[Edit tracking data]
===============
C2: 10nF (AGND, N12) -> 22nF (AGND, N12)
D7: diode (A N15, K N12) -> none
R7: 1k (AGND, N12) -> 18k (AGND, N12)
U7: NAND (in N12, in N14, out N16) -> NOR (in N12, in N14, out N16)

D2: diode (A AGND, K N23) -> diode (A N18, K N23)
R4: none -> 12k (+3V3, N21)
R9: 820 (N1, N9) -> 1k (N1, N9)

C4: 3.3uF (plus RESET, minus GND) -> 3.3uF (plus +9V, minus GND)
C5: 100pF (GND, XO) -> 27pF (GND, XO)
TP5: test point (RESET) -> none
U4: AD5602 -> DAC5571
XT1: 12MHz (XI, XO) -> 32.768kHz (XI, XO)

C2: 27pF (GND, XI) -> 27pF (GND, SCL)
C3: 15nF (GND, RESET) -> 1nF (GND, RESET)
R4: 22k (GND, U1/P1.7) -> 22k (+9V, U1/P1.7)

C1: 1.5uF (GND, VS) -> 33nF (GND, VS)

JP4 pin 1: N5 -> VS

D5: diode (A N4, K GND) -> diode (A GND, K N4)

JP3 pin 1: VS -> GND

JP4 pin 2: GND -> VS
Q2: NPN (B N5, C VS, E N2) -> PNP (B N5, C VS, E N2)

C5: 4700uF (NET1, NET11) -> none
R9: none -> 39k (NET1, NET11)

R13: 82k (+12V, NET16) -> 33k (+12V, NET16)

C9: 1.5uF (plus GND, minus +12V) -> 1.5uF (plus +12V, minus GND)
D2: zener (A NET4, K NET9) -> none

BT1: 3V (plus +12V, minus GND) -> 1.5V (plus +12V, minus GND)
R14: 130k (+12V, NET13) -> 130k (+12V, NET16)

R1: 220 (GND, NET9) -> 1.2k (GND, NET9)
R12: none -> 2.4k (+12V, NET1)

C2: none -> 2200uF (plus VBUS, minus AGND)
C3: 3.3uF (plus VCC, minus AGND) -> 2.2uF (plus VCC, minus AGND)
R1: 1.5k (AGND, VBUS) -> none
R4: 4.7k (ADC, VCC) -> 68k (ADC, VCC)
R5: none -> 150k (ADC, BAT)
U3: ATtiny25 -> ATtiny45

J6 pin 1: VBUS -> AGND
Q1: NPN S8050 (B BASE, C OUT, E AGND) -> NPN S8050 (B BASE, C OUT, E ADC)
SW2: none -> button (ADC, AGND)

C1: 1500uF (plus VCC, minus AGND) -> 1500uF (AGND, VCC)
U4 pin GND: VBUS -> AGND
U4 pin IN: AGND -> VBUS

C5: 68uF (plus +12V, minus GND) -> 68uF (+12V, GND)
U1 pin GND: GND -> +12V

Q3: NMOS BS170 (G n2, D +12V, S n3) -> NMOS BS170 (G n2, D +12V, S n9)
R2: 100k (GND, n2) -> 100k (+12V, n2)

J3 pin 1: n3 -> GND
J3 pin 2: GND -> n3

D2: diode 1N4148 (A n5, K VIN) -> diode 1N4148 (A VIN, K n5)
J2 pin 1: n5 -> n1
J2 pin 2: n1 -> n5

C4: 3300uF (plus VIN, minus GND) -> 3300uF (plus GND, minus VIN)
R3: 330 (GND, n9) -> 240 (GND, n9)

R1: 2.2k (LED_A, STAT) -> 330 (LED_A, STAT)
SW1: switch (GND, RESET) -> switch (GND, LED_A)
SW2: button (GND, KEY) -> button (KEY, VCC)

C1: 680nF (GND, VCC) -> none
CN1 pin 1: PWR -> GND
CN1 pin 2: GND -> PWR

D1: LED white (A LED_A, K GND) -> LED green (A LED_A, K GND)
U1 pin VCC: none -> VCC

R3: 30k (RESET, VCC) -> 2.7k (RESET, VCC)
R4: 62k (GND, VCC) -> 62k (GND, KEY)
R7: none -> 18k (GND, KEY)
===============
The range runs from the line above containing "C5: 68uF (plus" to the line containing "C4: 3300uF (plus", inclusive. Restate those lines word for word and no others.

_Task result_.
C5: 68uF (plus +12V, minus GND) -> 68uF (+12V, GND)
U1 pin GND: GND -> +12V

Q3: NMOS BS170 (G n2, D +12V, S n3) -> NMOS BS170 (G n2, D +12V, S n9)
R2: 100k (GND, n2) -> 100k (+12V, n2)

J3 pin 1: n3 -> GND
J3 pin 2: GND -> n3

D2: diode 1N4148 (A n5, K VIN) -> diode 1N4148 (A VIN, K n5)
J2 pin 1: n5 -> n1
J2 pin 2: n1 -> n5

C4: 3300uF (plus VIN, minus GND) -> 3300uF (plus GND, minus VIN)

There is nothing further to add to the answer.